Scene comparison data

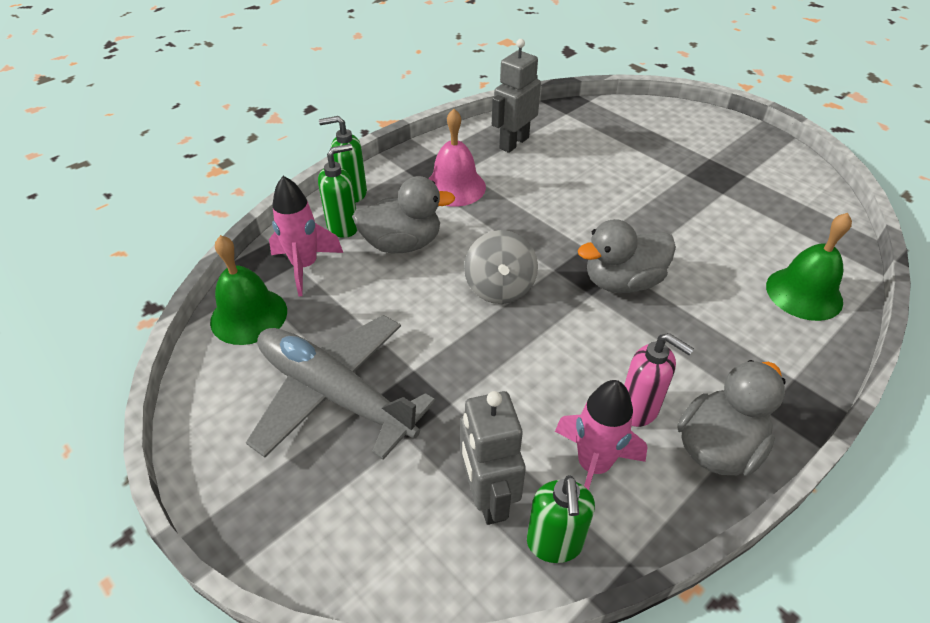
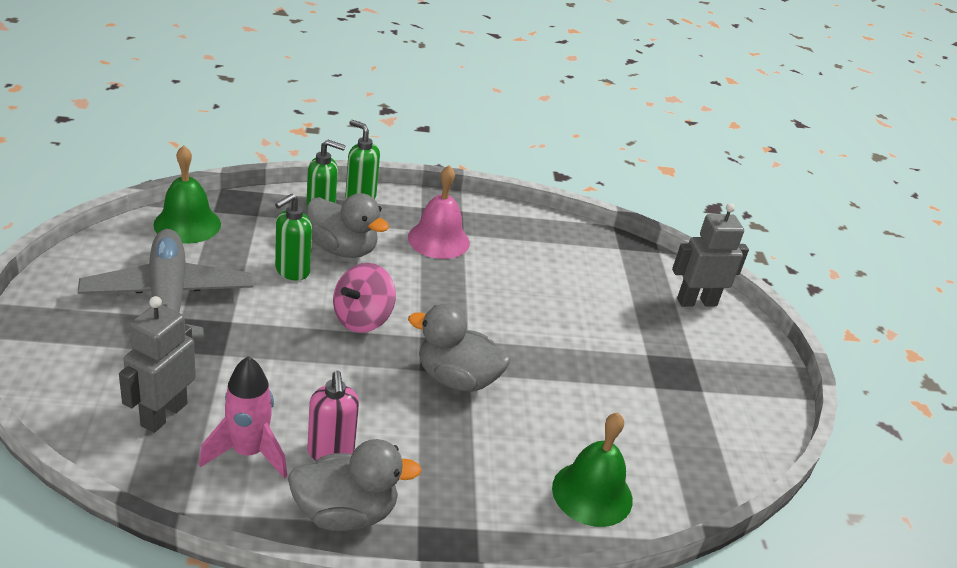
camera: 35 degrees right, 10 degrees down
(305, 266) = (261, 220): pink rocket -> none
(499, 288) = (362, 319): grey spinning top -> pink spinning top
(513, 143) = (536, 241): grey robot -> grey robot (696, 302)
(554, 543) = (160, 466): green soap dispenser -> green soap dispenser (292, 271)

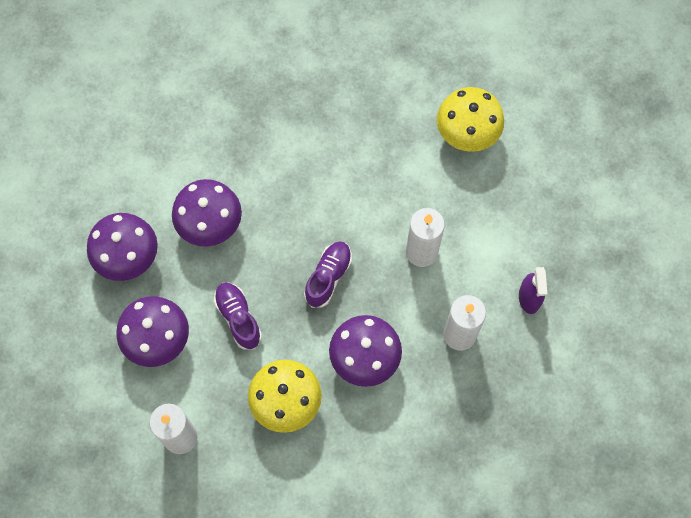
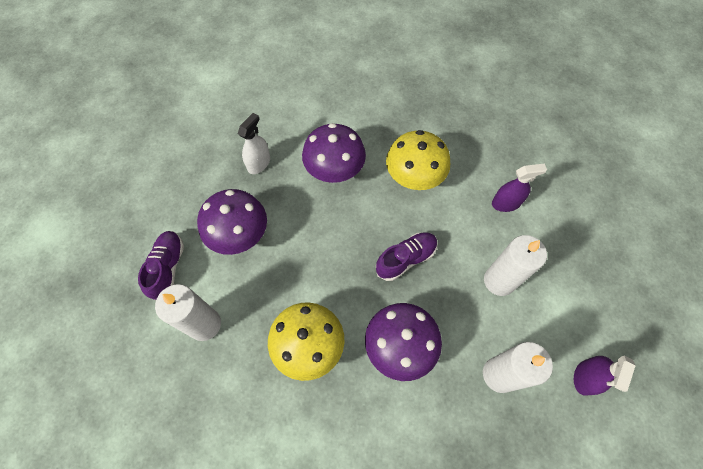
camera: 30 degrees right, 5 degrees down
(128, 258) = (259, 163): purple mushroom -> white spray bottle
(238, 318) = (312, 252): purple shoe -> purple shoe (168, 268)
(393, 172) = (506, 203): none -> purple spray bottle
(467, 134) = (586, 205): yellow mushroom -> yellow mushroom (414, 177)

The task
When copying the records, reproduce every entry exactly and omit all pictures.

Answer space
camera: 35 degrees right, 10 degrees down
(305, 266) = (261, 220): pink rocket -> none
(499, 288) = (362, 319): grey spinning top -> pink spinning top
(513, 143) = (536, 241): grey robot -> grey robot (696, 302)
(554, 543) = (160, 466): green soap dispenser -> green soap dispenser (292, 271)

camera: 30 degrees right, 5 degrees down
(128, 258) = (259, 163): purple mushroom -> white spray bottle
(238, 318) = (312, 252): purple shoe -> purple shoe (168, 268)
(393, 172) = (506, 203): none -> purple spray bottle
(467, 134) = (586, 205): yellow mushroom -> yellow mushroom (414, 177)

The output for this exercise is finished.